◆ Exercise objective ◆
Where in the data does the word "degrees" appear? Find those lines and copy them.

Before-and-after object lists:
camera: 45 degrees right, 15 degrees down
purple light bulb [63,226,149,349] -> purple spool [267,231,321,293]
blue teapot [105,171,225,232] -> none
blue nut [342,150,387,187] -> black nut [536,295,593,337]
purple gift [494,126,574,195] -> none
---
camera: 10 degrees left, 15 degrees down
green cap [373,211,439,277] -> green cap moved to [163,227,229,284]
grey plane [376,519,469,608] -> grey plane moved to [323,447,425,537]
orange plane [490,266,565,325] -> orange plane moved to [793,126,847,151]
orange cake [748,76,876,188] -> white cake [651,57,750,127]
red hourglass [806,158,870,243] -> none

◆ Completed task ◆
camera: 45 degrees right, 15 degrees down
camera: 10 degrees left, 15 degrees down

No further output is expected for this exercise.